WHAT IS NEEDED:
Note every line in the entries that contains the string "move", and copy it.

DATA FOR REVIEW:
......
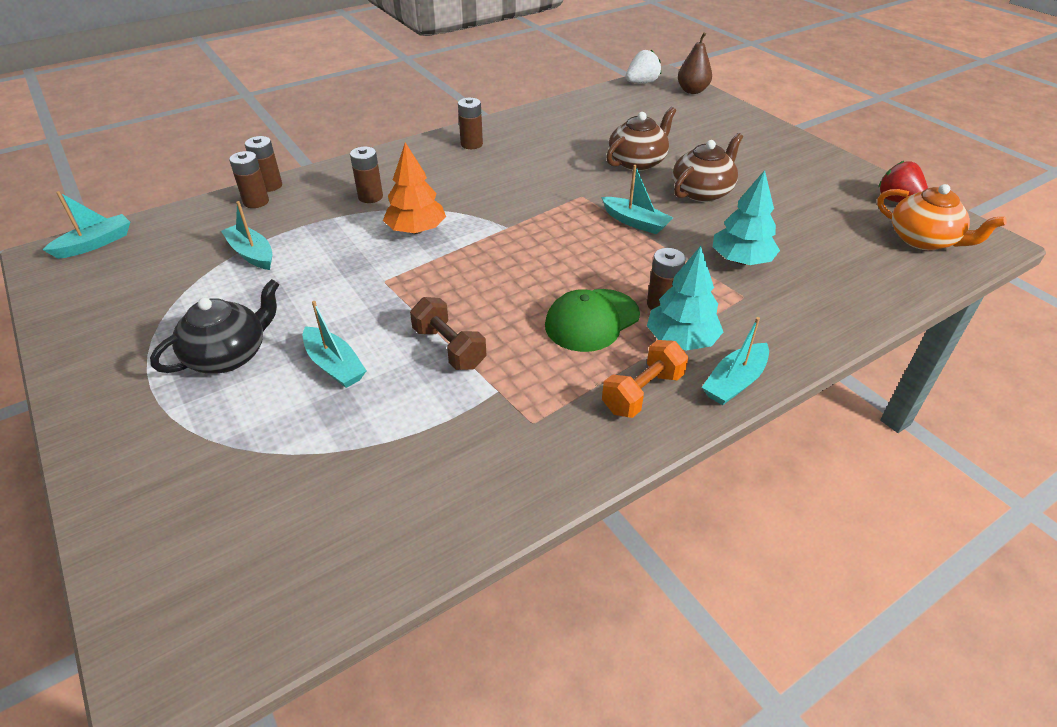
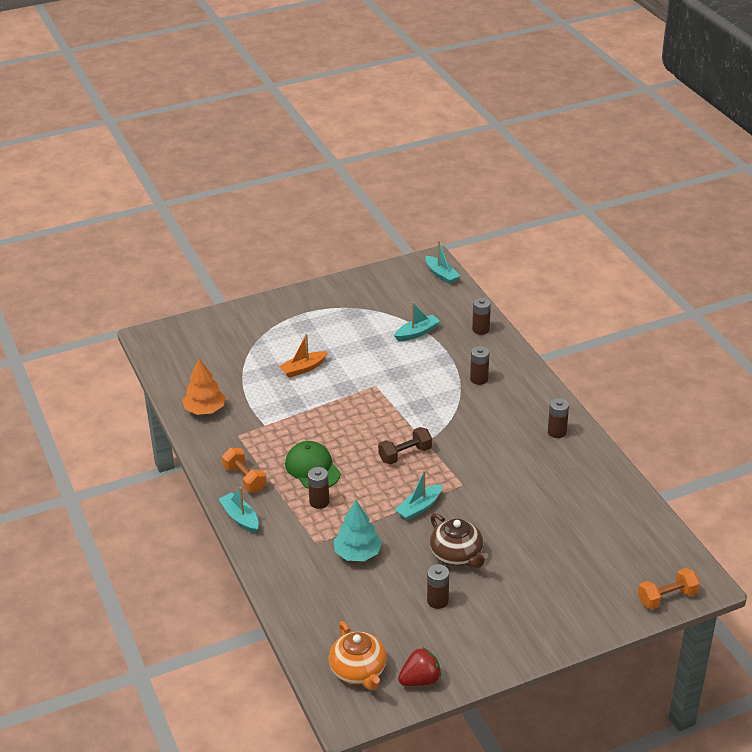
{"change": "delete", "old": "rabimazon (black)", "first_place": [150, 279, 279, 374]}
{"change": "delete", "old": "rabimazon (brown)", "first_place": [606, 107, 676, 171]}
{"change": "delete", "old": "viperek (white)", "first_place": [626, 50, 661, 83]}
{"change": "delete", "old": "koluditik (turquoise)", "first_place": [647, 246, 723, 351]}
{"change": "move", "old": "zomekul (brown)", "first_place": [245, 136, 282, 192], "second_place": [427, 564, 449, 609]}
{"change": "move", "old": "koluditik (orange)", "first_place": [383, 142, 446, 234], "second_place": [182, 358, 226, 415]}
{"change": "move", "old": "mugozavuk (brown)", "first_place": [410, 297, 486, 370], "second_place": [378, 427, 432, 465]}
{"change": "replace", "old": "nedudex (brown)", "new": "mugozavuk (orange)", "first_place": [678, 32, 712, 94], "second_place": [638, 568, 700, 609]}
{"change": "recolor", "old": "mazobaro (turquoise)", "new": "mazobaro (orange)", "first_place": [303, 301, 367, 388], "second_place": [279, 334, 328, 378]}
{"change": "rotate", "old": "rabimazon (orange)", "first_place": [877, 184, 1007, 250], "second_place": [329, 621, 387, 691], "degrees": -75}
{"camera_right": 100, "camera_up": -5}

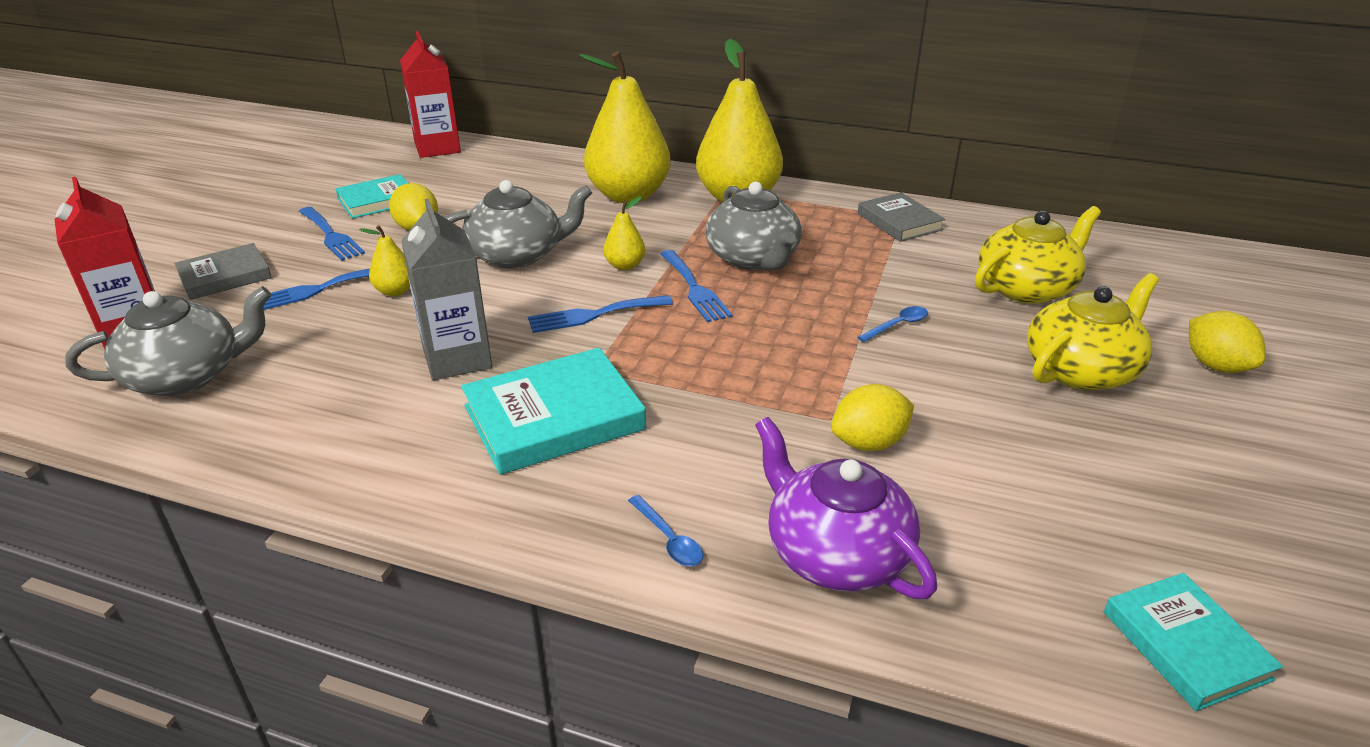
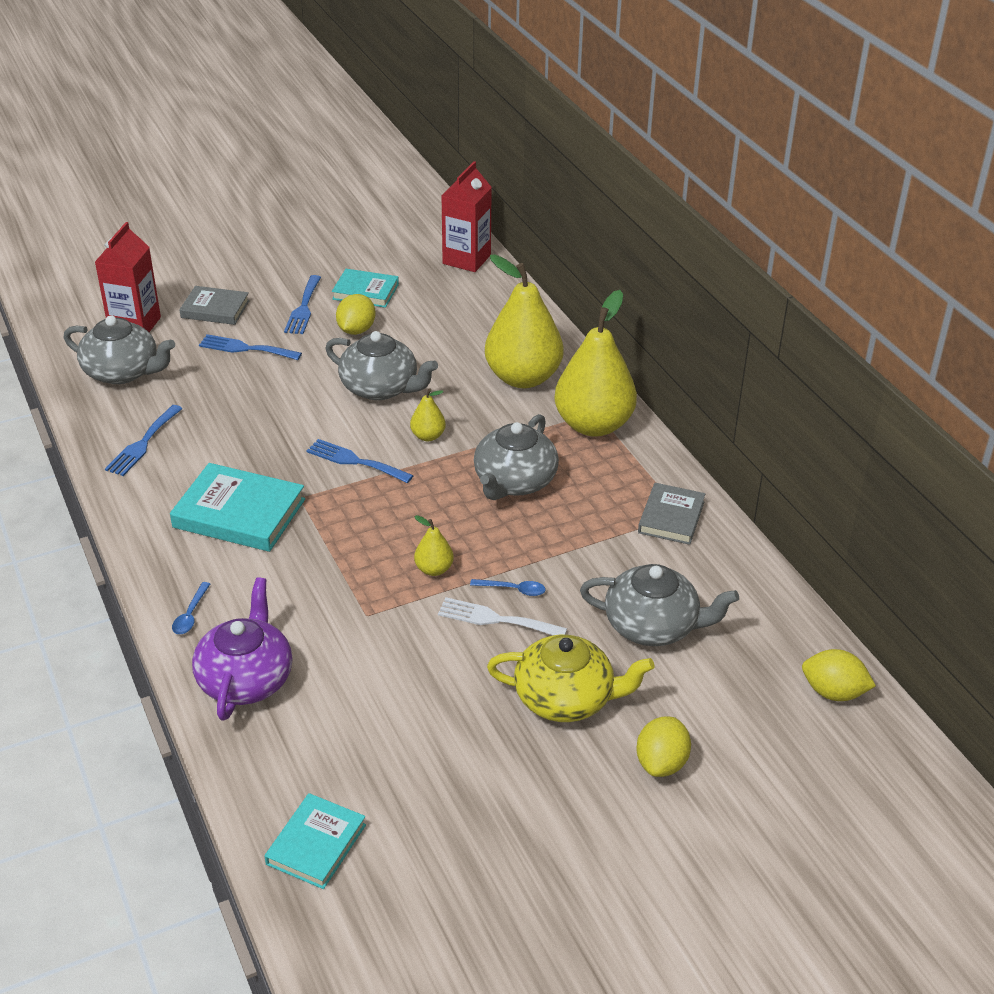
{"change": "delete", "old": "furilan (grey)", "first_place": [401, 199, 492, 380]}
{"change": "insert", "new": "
......
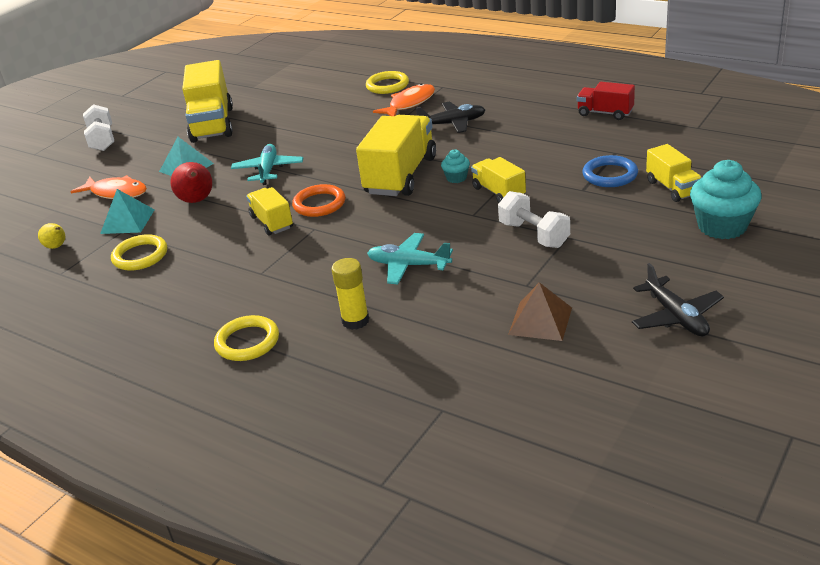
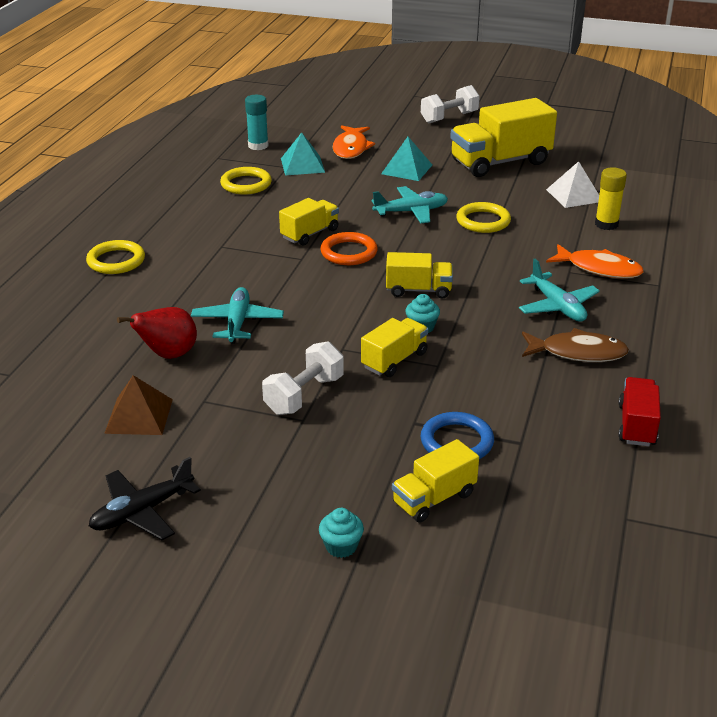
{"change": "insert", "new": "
......
TASK SOLUTION:
{"change": "move", "old": "zomekul (brown)", "first_place": [245, 136, 282, 192], "second_place": [427, 564, 449, 609]}
{"change": "move", "old": "koluditik (orange)", "first_place": [383, 142, 446, 234], "second_place": [182, 358, 226, 415]}
{"change": "move", "old": "mugozavuk (brown)", "first_place": [410, 297, 486, 370], "second_place": [378, 427, 432, 465]}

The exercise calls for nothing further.